Work required: Print the records below exactly, omitting all pictures.

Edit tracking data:
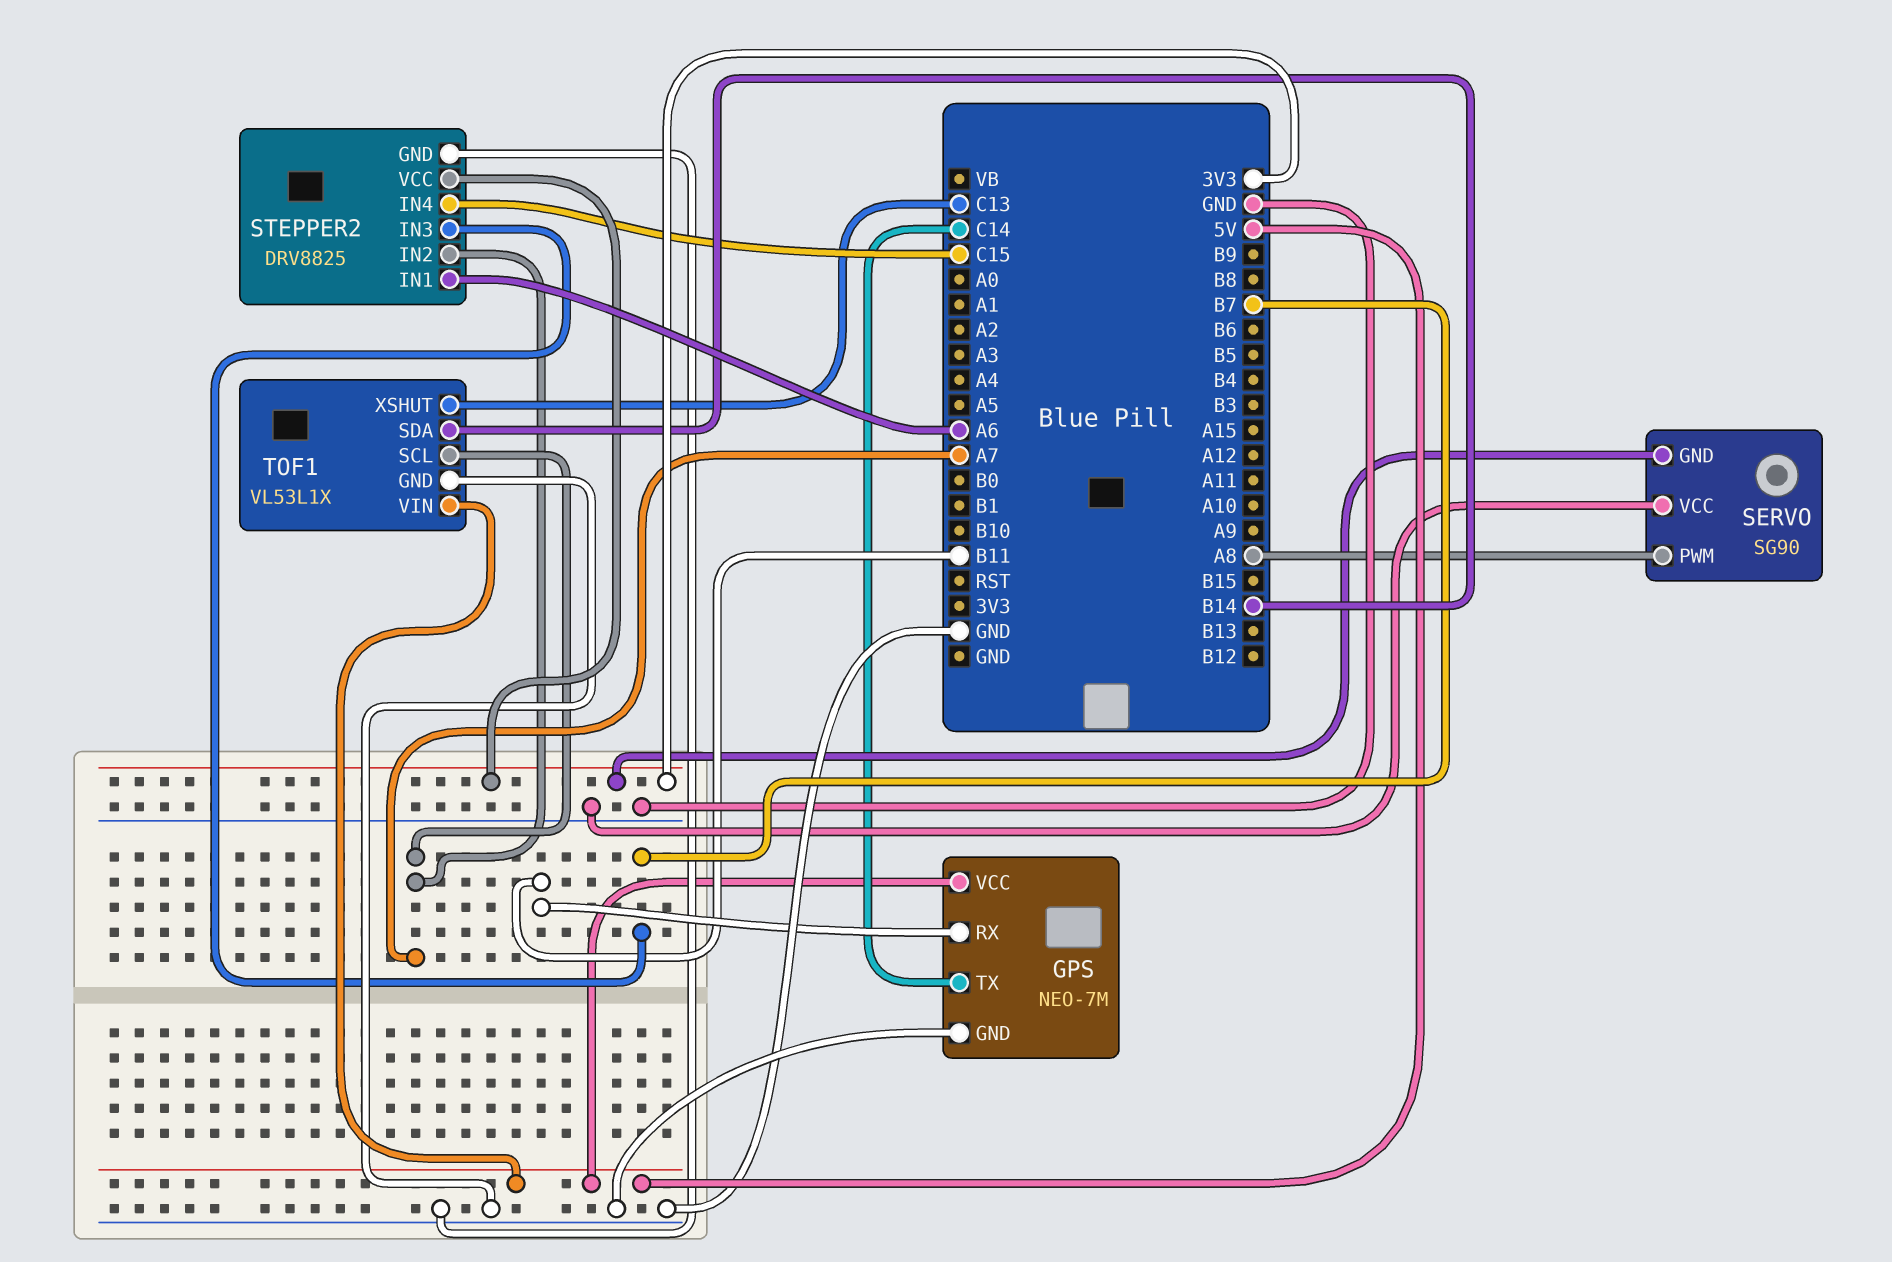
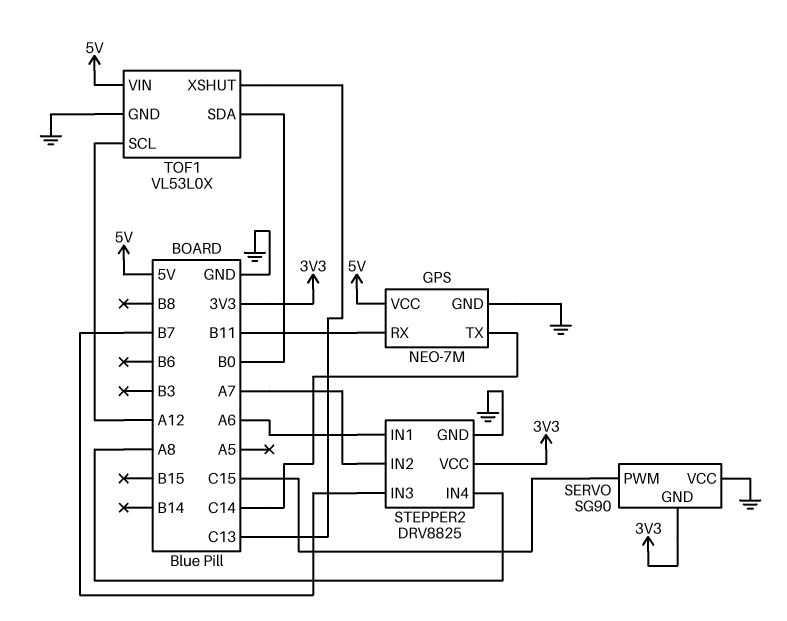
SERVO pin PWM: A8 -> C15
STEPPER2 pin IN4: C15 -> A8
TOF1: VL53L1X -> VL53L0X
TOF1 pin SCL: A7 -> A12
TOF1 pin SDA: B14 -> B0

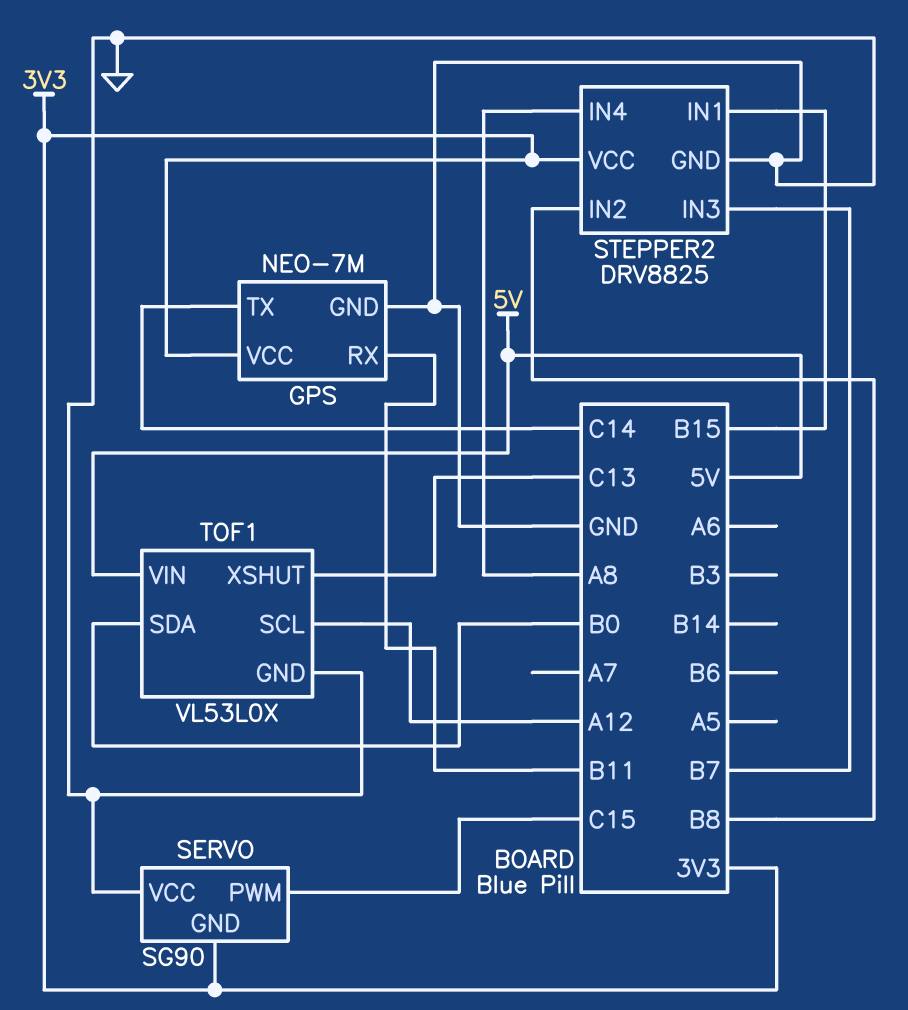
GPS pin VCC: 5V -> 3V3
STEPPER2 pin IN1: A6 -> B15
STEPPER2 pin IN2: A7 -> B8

Solved exercise:
SERVO pin PWM: A8 -> C15
STEPPER2 pin IN4: C15 -> A8
TOF1: VL53L1X -> VL53L0X
TOF1 pin SCL: A7 -> A12
TOF1 pin SDA: B14 -> B0

GPS pin VCC: 5V -> 3V3
STEPPER2 pin IN1: A6 -> B15
STEPPER2 pin IN2: A7 -> B8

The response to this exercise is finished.